• Exercise directions: Word for word, repeat the lines of the records from the one containing "Find anything that" through the last line, both included.

• Given data:

——————————

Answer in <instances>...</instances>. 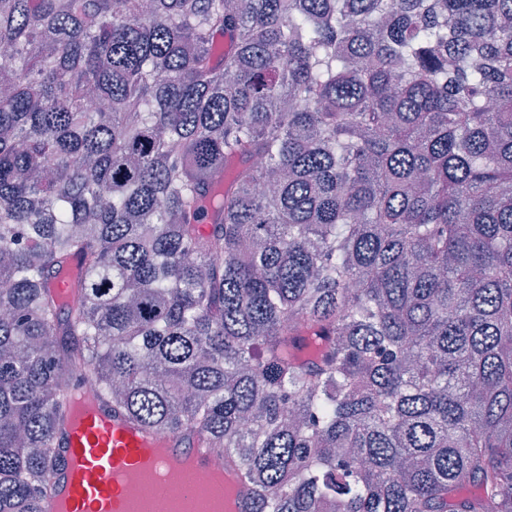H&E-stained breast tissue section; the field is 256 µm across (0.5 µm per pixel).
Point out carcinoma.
Returning <instances> with one entry per match:
<instances>
[{
    "mask_svg": "<svg viewBox=\"0 0 512 512\" xmlns=\"http://www.w3.org/2000/svg\"><path fill=\"white\" fill-rule=\"evenodd\" d=\"M1 82L0 512L76 385L252 512H512V0H0Z\"/></svg>",
    "mask_w": 512,
    "mask_h": 512,
    "instance_id": "1",
    "label": "carcinoma"
}]
</instances>
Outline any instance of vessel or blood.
<instances>
[{
    "mask_svg": "<svg viewBox=\"0 0 512 512\" xmlns=\"http://www.w3.org/2000/svg\"><path fill=\"white\" fill-rule=\"evenodd\" d=\"M62 469L43 512H129L125 484L149 469L158 449L197 451L204 471L223 468L232 489L230 512H248L250 490L239 473L213 449L170 434H149L83 396L69 418L62 441Z\"/></svg>",
    "mask_w": 512,
    "mask_h": 512,
    "instance_id": "vessel-or-blood-1",
    "label": "vessel or blood"
}]
</instances>
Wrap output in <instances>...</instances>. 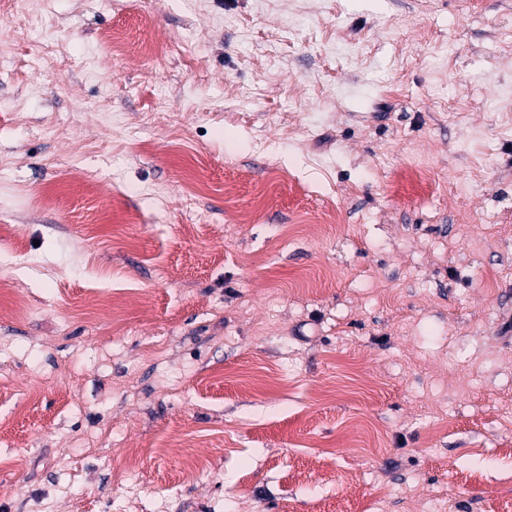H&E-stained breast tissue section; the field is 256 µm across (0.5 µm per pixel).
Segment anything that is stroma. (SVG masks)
<instances>
[{"label": "stroma", "mask_w": 512, "mask_h": 512, "mask_svg": "<svg viewBox=\"0 0 512 512\" xmlns=\"http://www.w3.org/2000/svg\"><path fill=\"white\" fill-rule=\"evenodd\" d=\"M2 256L0 512H512V0H0Z\"/></svg>", "instance_id": "1"}]
</instances>
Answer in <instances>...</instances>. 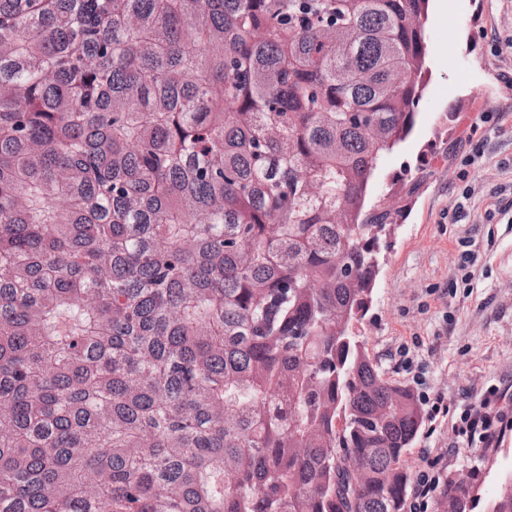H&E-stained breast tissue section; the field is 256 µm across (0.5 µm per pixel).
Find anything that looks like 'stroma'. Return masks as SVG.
<instances>
[{
    "instance_id": "obj_1",
    "label": "stroma",
    "mask_w": 512,
    "mask_h": 512,
    "mask_svg": "<svg viewBox=\"0 0 512 512\" xmlns=\"http://www.w3.org/2000/svg\"><path fill=\"white\" fill-rule=\"evenodd\" d=\"M425 28L414 130L372 180V198L402 217L359 330L386 378L411 385L399 362L408 347L448 405L446 417L424 420L411 473L447 449L446 473L479 468L487 502L512 474V431L485 450L451 425L488 386H512V0H430ZM478 142L482 159L465 165ZM469 250L478 259L467 267Z\"/></svg>"
}]
</instances>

——————————

• Expected output:
Find anything that looks like 'stroma'. Return masks as SVG.
<instances>
[{
    "instance_id": "obj_1",
    "label": "stroma",
    "mask_w": 512,
    "mask_h": 512,
    "mask_svg": "<svg viewBox=\"0 0 512 512\" xmlns=\"http://www.w3.org/2000/svg\"><path fill=\"white\" fill-rule=\"evenodd\" d=\"M425 28L414 130L372 180V198L402 217L359 330L386 378L411 385L399 362L408 347L448 405L446 417L424 420L411 473L447 449L446 473L479 468L487 502L512 474V431L485 450L451 425L488 386H512V0H430ZM478 142L482 159L465 165ZM469 250L478 259L467 267Z\"/></svg>"
}]
</instances>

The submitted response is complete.